Records for this exercise below:

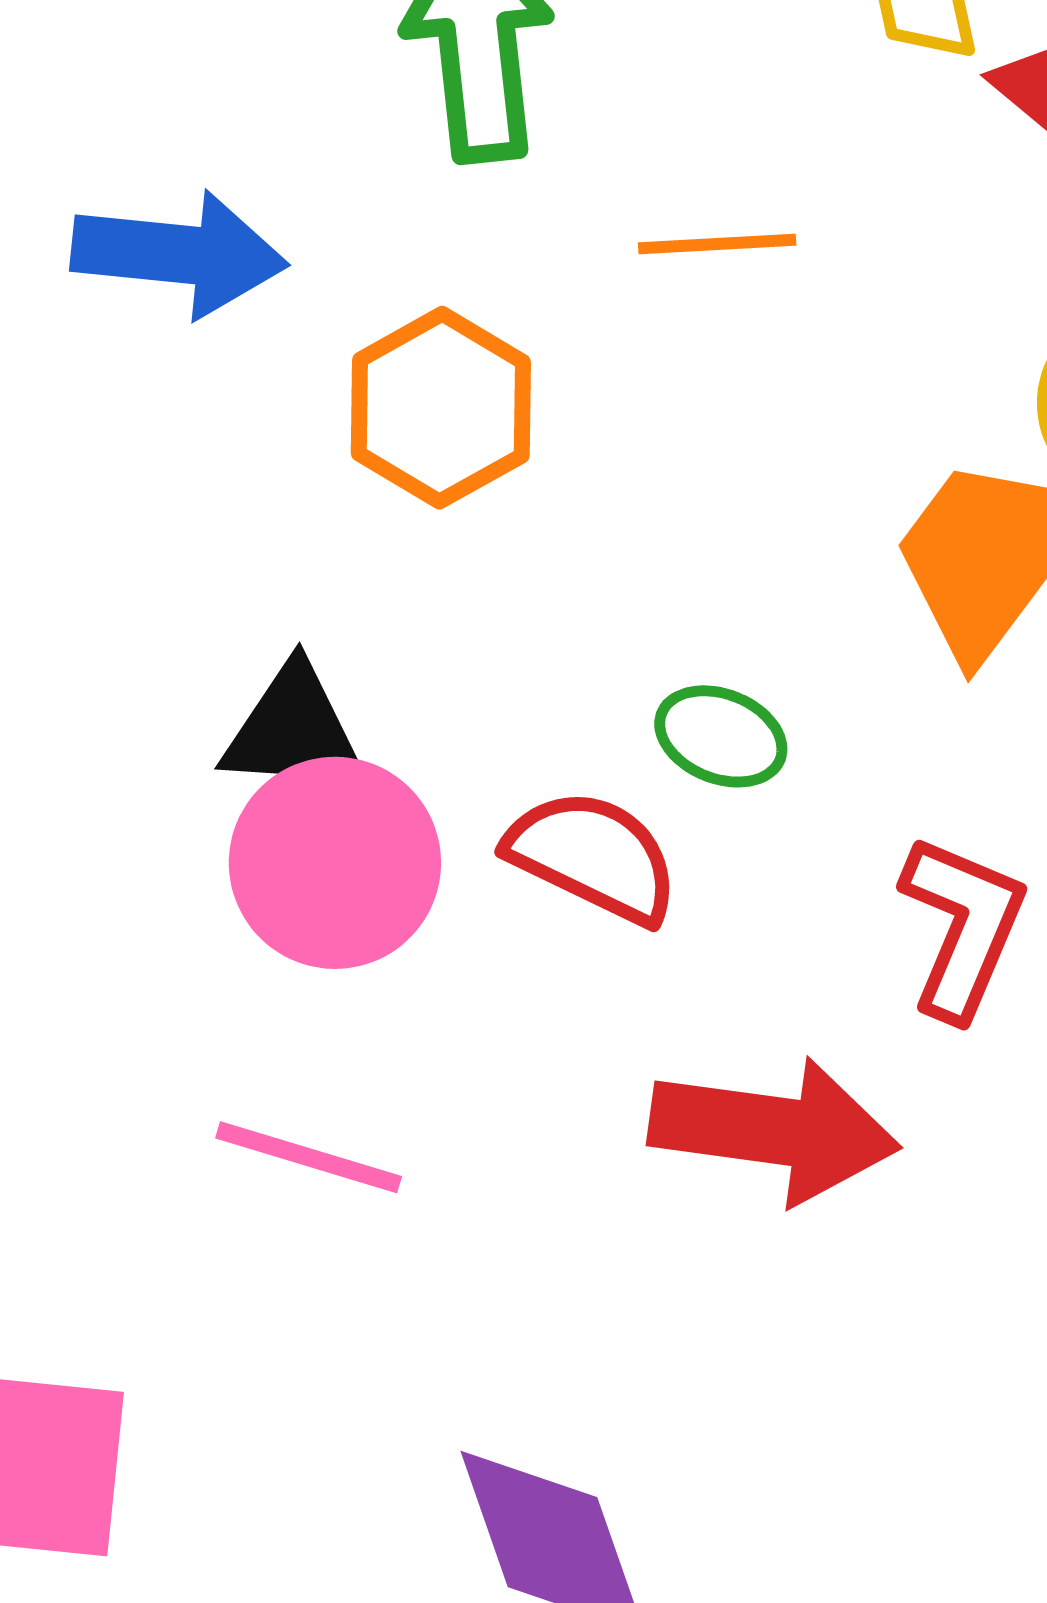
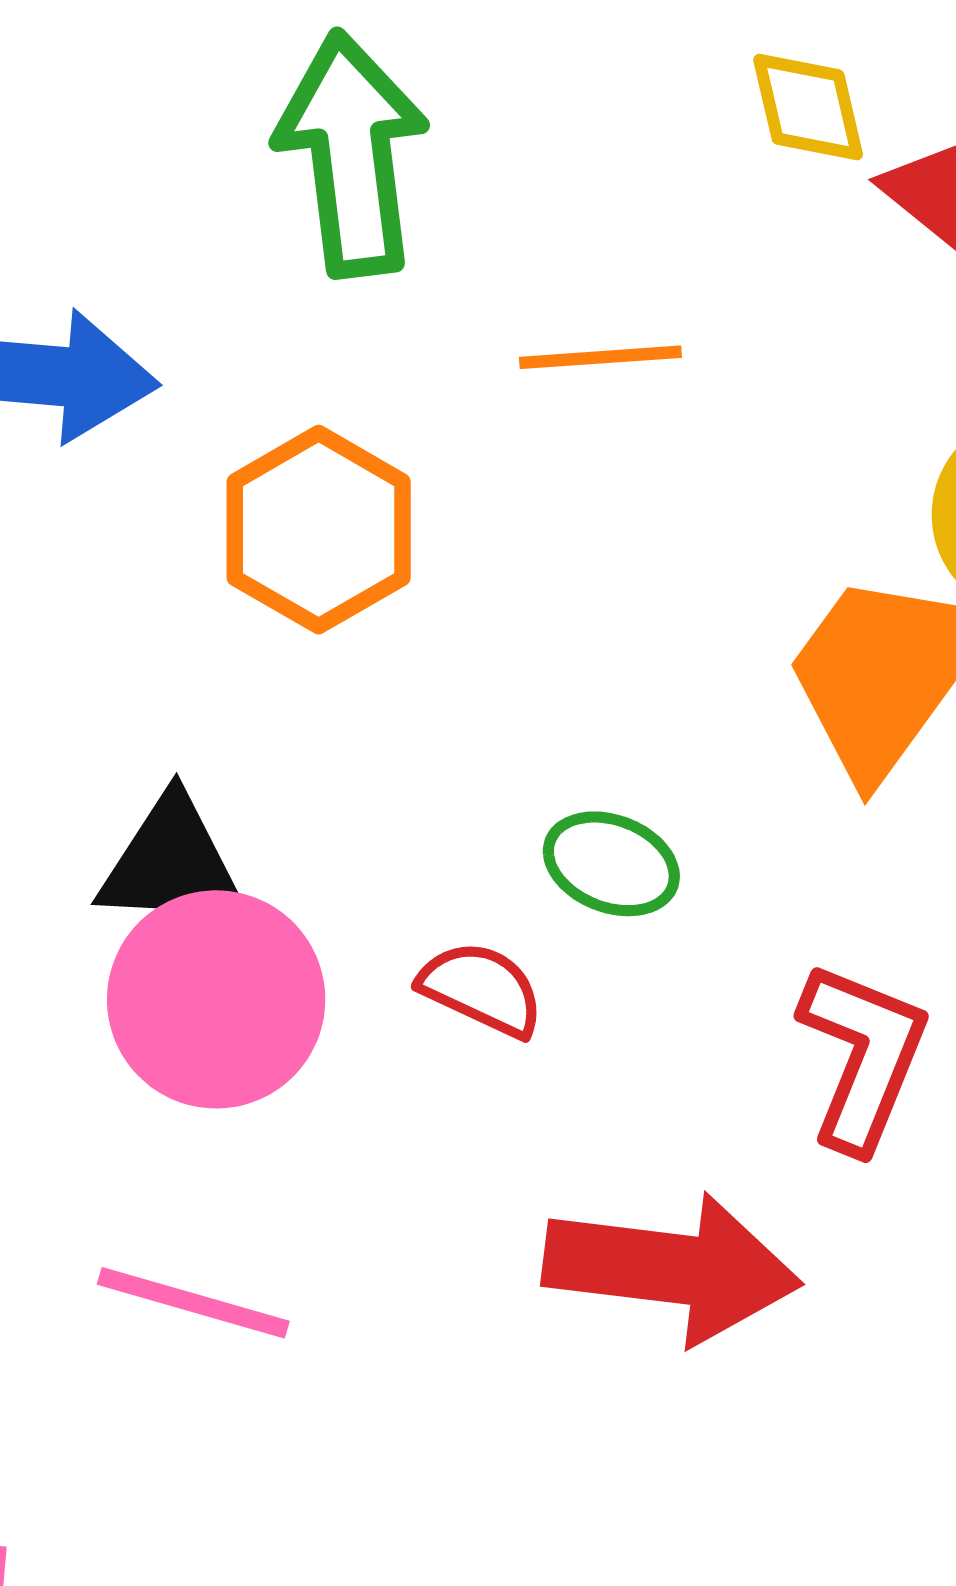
red semicircle: (593, 856) -> (482, 989), size x0.7

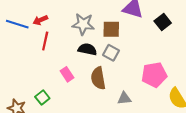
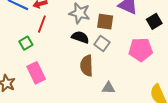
pink rectangle: (67, 74) -> (36, 73), moved, size x1.5
pink pentagon: (154, 75) -> (141, 50), moved
green square: (42, 98) -> (26, 43), moved

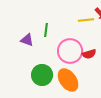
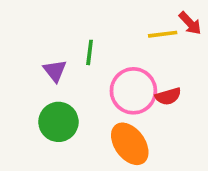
purple triangle: (27, 40) -> (55, 71), turned 32
green circle: (42, 75) -> (58, 122), moved

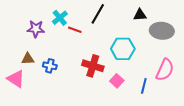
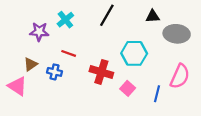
red line: (75, 30) -> (69, 53), moved
brown triangle: (28, 59) -> (31, 64), turned -32

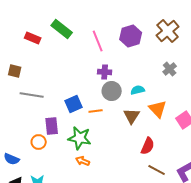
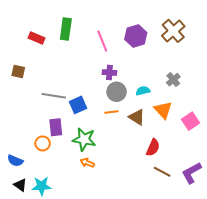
green rectangle: (62, 29) -> (66, 29), turned 60
gray cross: (170, 69) -> (173, 80), moved
gray line: (32, 95) -> (54, 96), moved
orange line: (96, 111) -> (111, 112), moved
brown triangle: (132, 116) -> (137, 117), turned -30

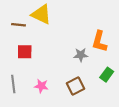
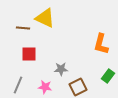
gray star: (81, 55) -> (61, 69), moved
gray line: (13, 84) -> (18, 85), turned 30

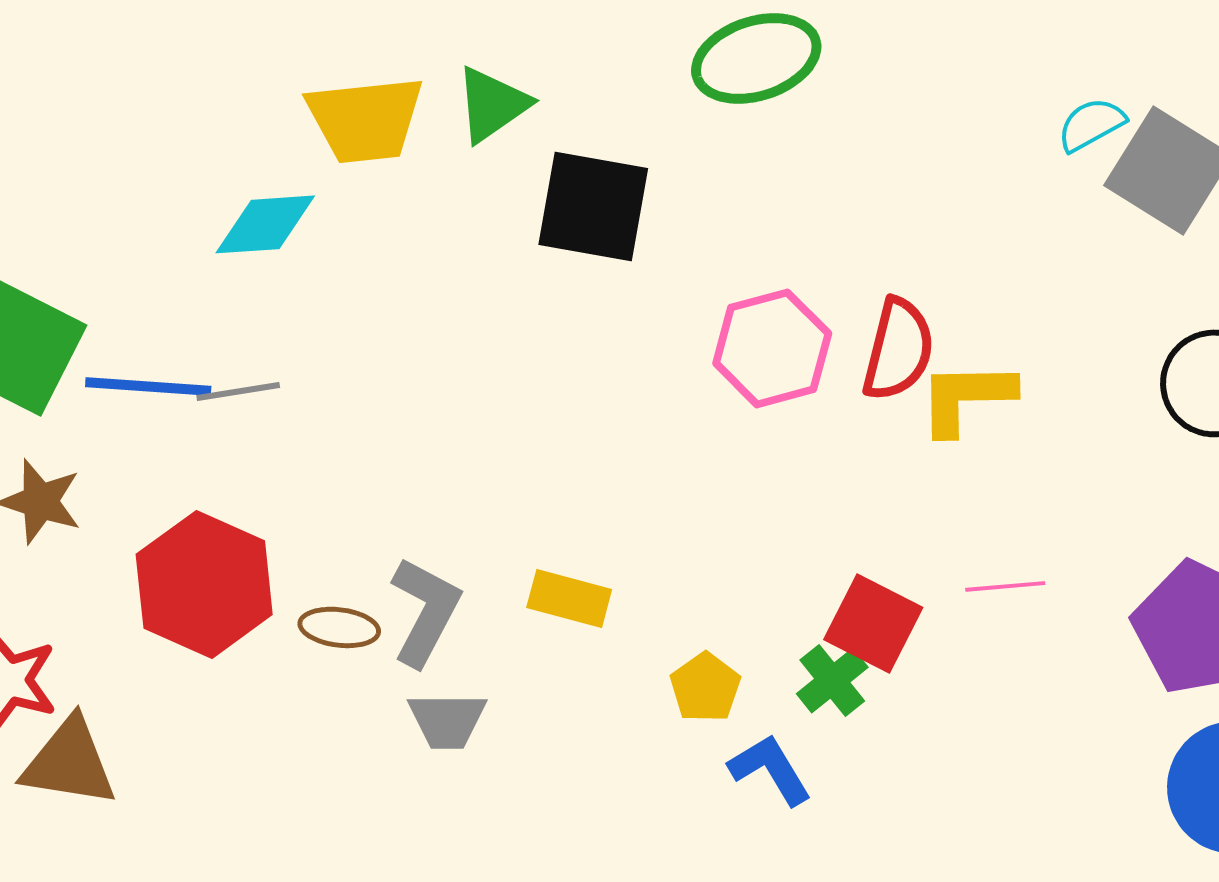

End of Records for this exercise.

* Activity *
Copy out each line of the data that includes the string "triangle".

* Task output *
purple triangle: (27, 40) -> (55, 71), turned 32
brown triangle: (28, 59) -> (31, 64), turned -32
brown triangle: (132, 116) -> (137, 117), turned -30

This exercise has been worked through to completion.